The task:
Look through the data below and say how many of its lines contain "DGND", adding nothing else.
──────── Available data
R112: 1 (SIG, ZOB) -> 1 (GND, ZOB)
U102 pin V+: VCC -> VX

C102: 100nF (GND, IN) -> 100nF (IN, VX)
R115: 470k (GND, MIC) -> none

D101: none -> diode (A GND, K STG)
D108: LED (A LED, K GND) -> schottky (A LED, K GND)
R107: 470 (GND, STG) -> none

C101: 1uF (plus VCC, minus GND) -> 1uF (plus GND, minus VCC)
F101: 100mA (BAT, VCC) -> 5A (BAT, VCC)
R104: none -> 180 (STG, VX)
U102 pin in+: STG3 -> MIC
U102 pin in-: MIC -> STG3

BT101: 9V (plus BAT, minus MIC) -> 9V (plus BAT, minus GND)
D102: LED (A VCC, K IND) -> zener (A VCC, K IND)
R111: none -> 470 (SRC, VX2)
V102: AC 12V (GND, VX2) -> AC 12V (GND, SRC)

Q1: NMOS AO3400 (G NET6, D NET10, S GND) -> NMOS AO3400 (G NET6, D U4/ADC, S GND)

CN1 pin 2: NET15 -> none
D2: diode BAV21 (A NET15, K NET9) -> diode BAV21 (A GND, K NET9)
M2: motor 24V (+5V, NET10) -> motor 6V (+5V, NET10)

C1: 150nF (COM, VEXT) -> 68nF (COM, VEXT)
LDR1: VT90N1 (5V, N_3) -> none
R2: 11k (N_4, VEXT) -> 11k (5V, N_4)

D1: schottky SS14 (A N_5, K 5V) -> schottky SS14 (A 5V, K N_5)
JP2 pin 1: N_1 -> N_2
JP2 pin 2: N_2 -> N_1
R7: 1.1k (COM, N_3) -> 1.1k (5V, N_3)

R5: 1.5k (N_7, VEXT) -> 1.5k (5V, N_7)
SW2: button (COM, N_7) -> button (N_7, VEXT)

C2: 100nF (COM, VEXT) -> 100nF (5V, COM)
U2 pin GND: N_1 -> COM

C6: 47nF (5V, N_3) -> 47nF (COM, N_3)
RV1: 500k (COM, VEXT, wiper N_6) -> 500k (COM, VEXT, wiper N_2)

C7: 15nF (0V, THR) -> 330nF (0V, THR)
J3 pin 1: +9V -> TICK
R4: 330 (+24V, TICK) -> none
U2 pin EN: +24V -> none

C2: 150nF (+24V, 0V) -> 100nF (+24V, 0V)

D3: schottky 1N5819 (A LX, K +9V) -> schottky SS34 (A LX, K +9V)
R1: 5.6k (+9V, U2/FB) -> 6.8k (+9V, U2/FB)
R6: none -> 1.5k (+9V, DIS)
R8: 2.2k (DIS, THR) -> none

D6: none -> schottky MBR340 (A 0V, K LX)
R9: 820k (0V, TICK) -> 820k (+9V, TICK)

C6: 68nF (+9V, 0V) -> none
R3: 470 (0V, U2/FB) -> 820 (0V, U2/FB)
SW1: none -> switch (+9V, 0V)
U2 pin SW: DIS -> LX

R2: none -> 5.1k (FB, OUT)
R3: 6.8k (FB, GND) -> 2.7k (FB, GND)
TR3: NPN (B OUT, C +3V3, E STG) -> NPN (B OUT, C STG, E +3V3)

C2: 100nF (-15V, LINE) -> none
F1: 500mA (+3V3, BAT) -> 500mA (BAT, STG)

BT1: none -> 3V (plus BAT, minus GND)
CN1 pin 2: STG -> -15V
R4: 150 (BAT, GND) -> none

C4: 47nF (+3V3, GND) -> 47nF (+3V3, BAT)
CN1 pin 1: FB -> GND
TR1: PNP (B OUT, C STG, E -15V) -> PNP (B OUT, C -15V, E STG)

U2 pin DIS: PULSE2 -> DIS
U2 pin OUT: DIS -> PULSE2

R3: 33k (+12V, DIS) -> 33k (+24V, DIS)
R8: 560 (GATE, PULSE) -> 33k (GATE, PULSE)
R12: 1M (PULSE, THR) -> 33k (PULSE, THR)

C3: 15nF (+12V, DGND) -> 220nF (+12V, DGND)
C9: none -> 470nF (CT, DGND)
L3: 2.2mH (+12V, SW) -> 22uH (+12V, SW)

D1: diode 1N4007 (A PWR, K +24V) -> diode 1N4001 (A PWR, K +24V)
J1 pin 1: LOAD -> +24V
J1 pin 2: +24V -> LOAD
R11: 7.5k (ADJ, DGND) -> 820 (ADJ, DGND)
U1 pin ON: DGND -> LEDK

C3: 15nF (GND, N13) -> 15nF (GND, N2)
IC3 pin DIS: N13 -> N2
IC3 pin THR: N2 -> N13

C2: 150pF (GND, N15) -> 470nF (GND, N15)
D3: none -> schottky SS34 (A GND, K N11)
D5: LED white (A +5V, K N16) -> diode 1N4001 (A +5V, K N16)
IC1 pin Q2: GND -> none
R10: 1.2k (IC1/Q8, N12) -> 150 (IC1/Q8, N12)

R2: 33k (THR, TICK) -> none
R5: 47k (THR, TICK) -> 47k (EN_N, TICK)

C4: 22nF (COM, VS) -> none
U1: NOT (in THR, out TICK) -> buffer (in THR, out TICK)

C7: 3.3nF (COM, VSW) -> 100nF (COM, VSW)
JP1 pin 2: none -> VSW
────────────────
Solution to the exercise:
4